**WHAT THE TASK REQUIRES**
Find the lines of the material below that include the string "diode", then copy each one.

**THE DATA**
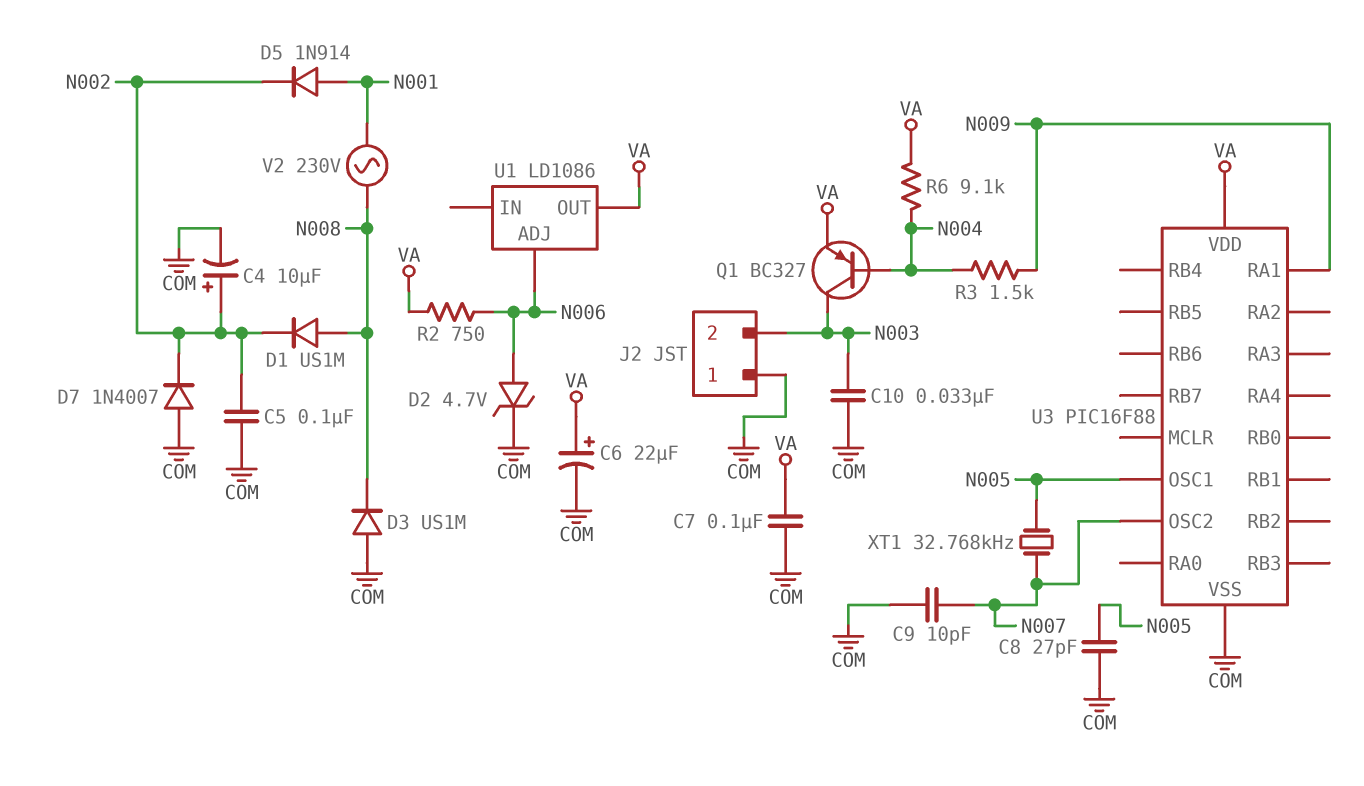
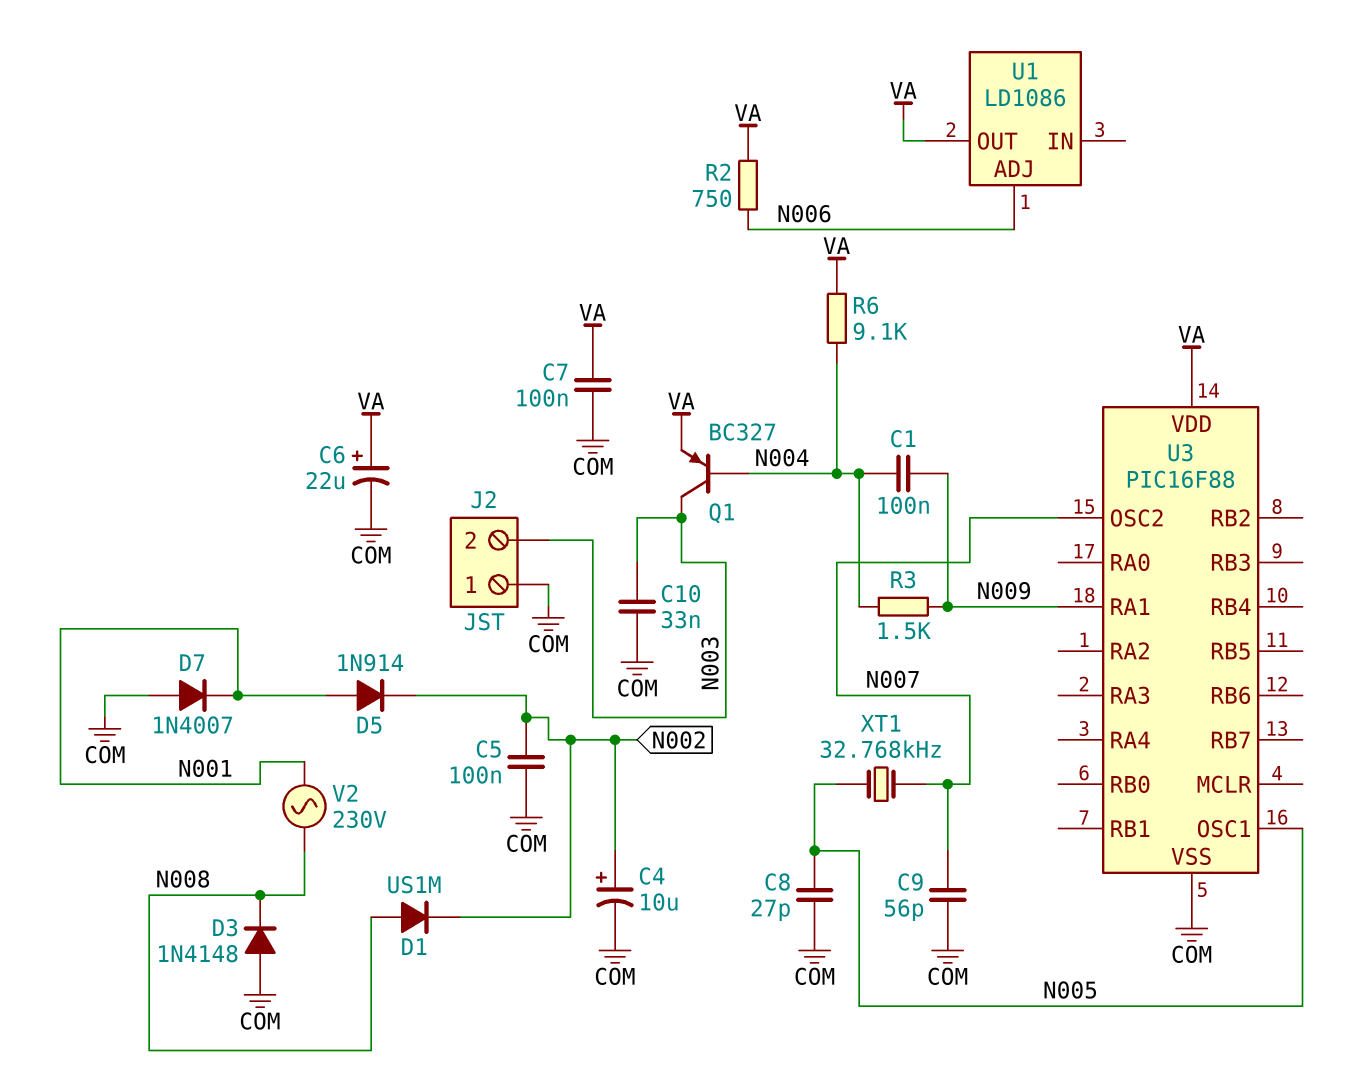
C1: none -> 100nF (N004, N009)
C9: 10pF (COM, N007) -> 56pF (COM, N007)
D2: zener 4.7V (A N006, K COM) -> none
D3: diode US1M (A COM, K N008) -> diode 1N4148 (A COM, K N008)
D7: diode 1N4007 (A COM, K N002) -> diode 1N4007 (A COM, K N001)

==

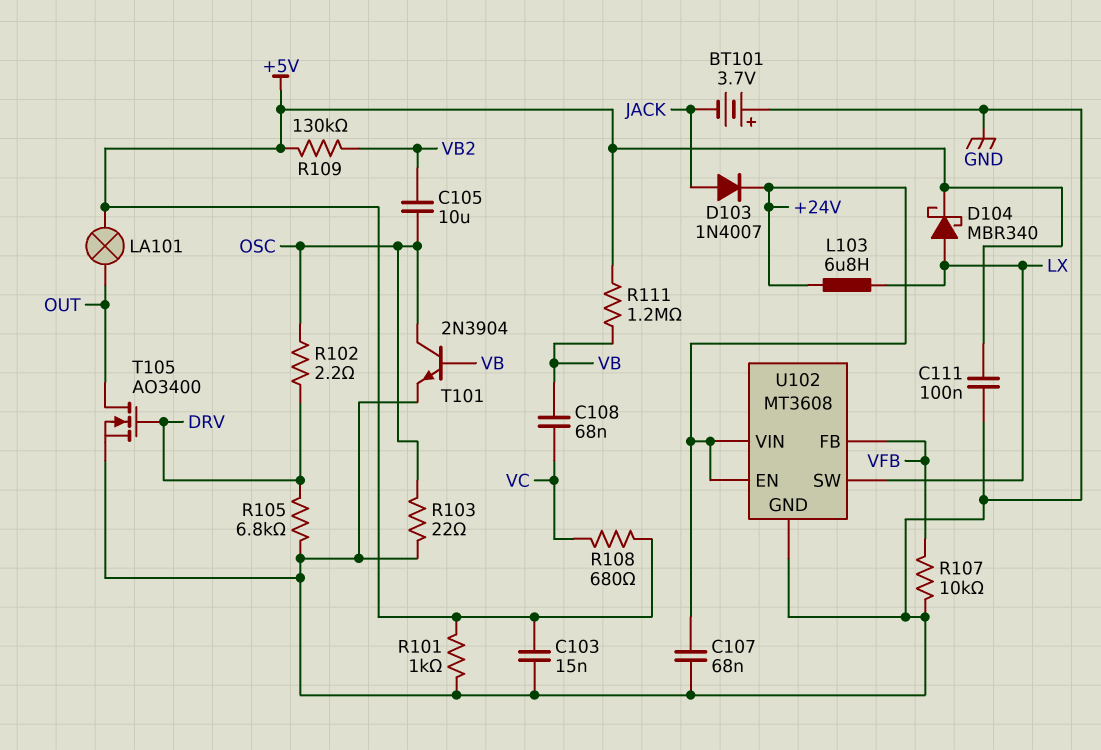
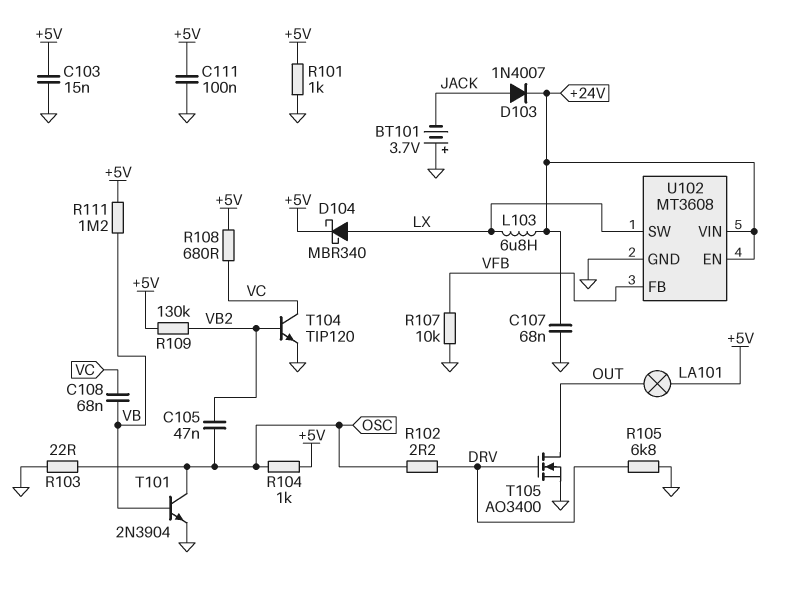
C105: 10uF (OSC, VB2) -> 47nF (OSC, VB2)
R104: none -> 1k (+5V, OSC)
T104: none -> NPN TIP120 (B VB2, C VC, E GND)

**SOLUTION FOR THIS TASK**
D3: diode US1M (A COM, K N008) -> diode 1N4148 (A COM, K N008)
D7: diode 1N4007 (A COM, K N002) -> diode 1N4007 (A COM, K N001)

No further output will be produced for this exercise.